• _ASSIGNMENT_
Somewhere below, one line contains "none -> green cone H5 level 2" and a later line contains "green brick E10:J10 level 1 -> none". Output those two lines and everything between them exactly, and nothing else.

____ RECORDED INFORMATION

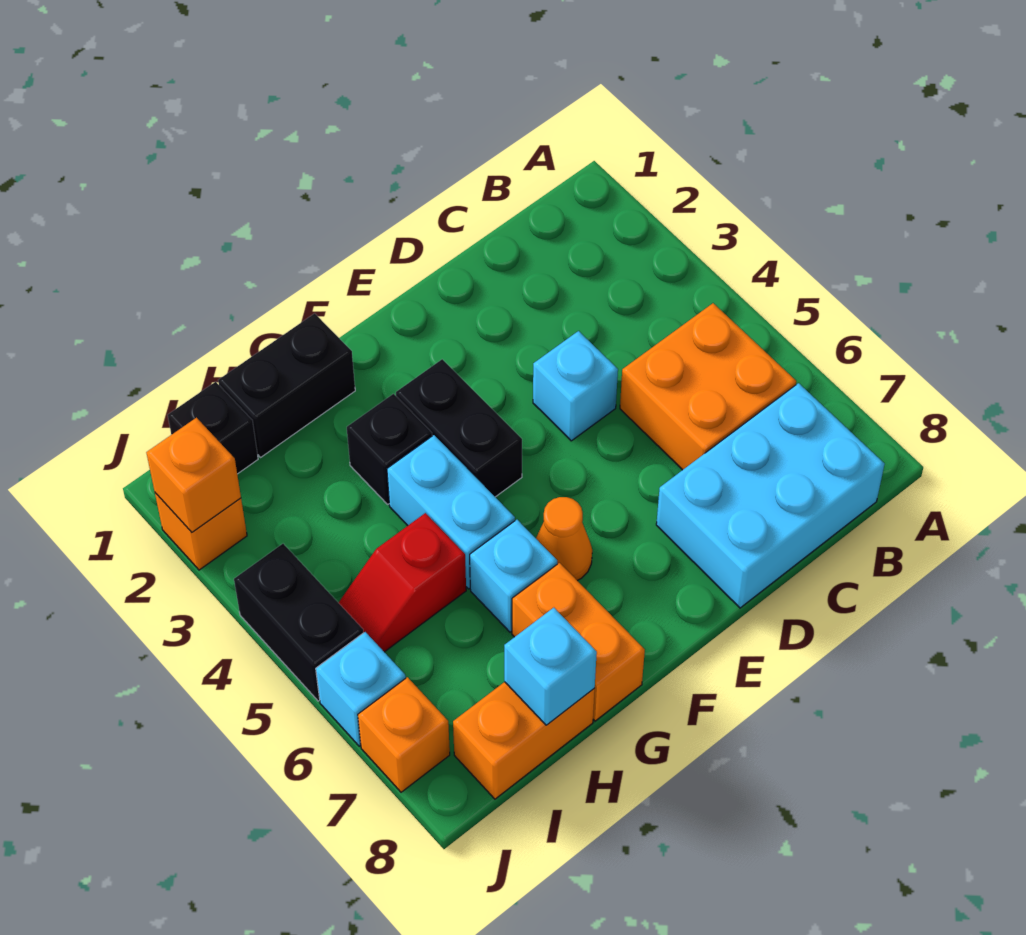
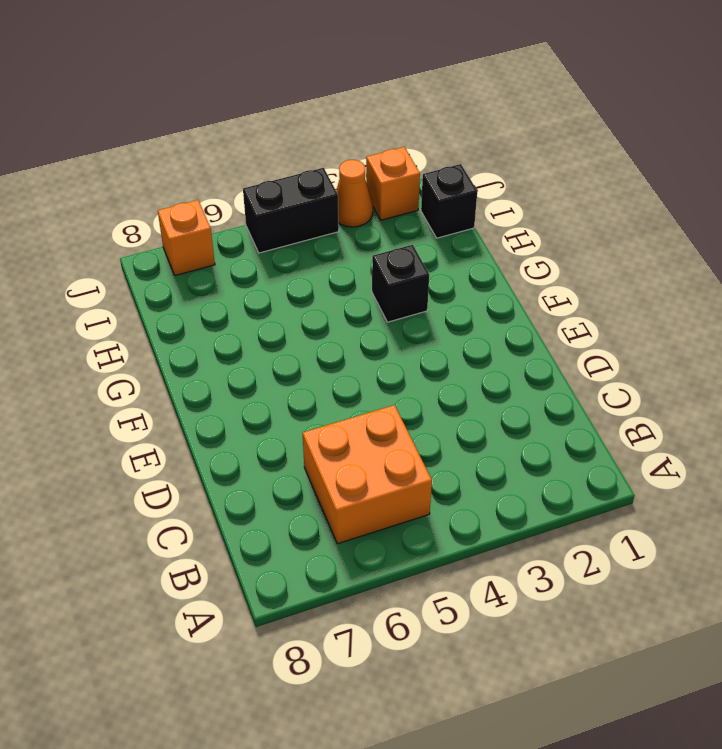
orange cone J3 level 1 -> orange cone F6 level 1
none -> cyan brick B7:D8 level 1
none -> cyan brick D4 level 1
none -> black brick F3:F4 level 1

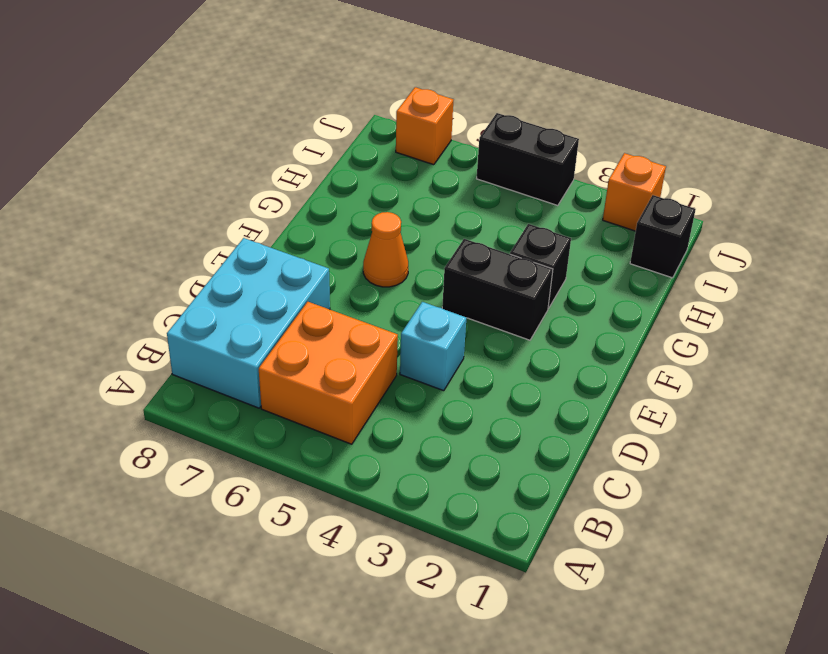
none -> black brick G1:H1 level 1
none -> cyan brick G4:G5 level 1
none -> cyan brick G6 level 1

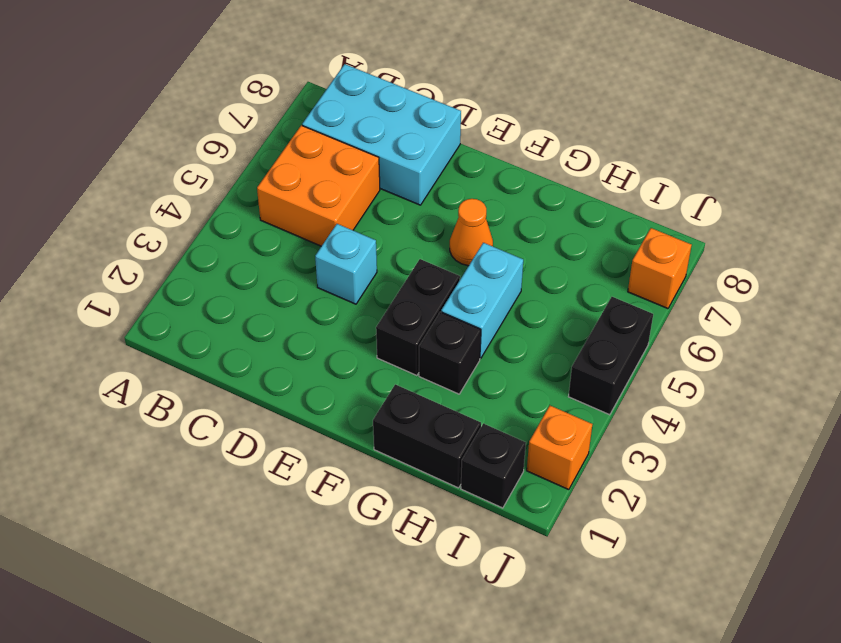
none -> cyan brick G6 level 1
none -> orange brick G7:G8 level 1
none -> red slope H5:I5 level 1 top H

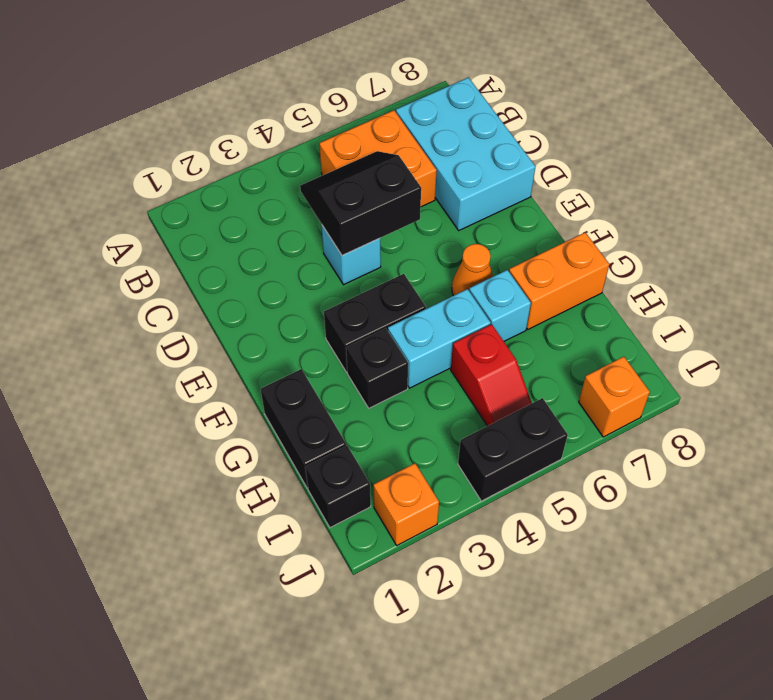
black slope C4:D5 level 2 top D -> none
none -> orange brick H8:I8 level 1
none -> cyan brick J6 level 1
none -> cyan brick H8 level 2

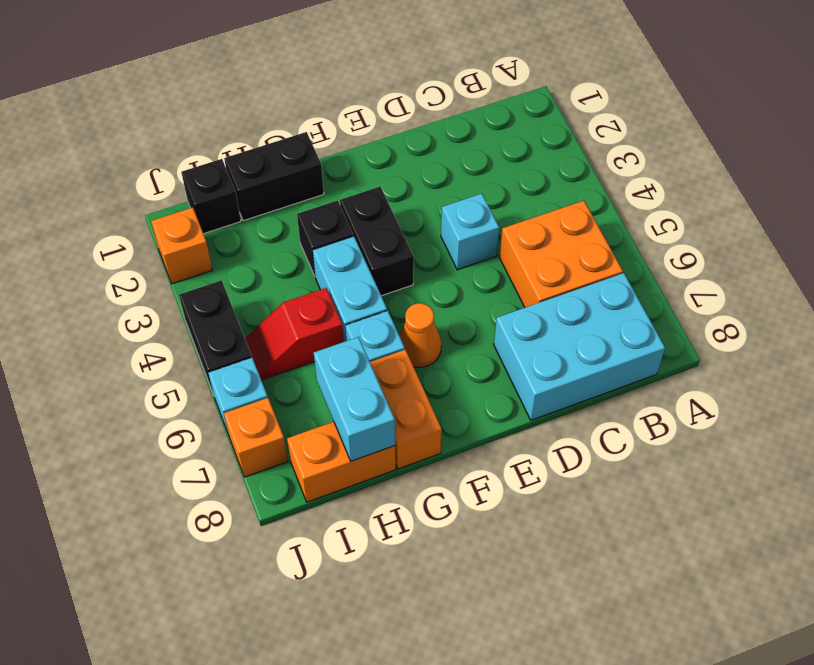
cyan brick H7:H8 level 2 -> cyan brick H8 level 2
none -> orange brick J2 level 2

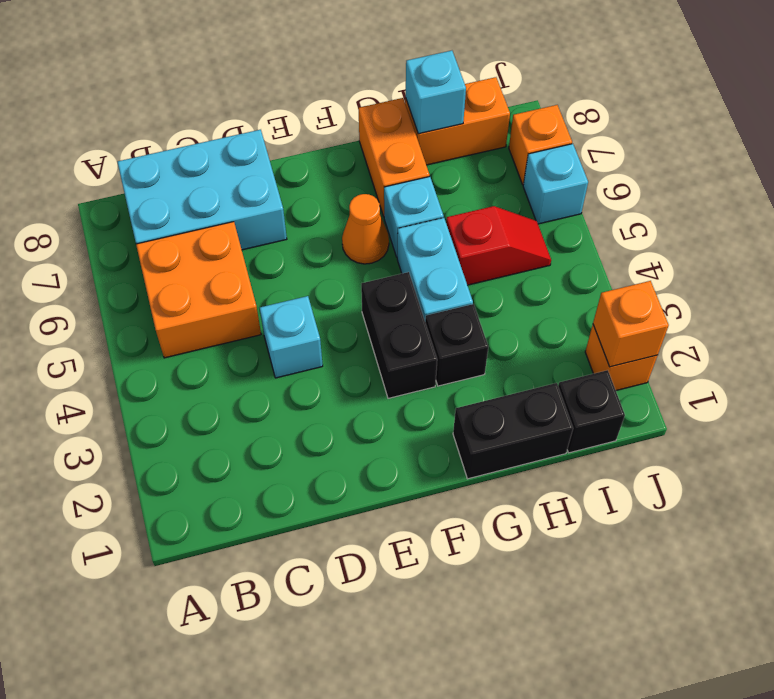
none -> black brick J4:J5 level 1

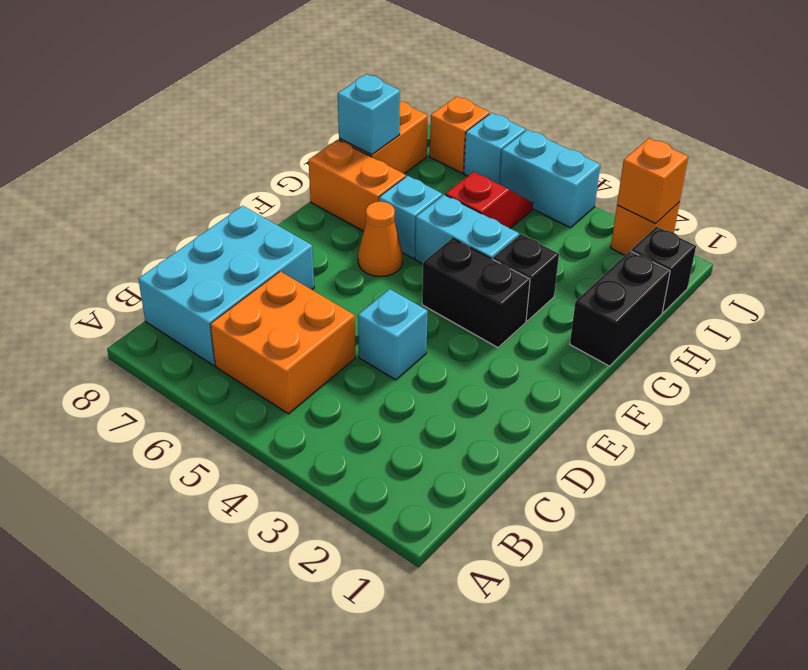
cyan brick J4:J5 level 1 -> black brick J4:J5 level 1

________
____ RECORDED INFORMATION

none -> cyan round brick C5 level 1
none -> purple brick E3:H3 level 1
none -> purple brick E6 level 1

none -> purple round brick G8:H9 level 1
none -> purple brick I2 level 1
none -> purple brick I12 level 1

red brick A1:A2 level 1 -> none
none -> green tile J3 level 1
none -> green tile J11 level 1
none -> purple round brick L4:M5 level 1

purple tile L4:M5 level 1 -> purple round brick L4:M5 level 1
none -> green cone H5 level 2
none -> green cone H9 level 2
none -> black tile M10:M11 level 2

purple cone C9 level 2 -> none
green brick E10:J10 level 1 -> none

________

• _RESPONSE FOR THIS EXERCISE_
none -> green cone H5 level 2
none -> green cone H9 level 2
none -> black tile M10:M11 level 2

purple cone C9 level 2 -> none
green brick E10:J10 level 1 -> none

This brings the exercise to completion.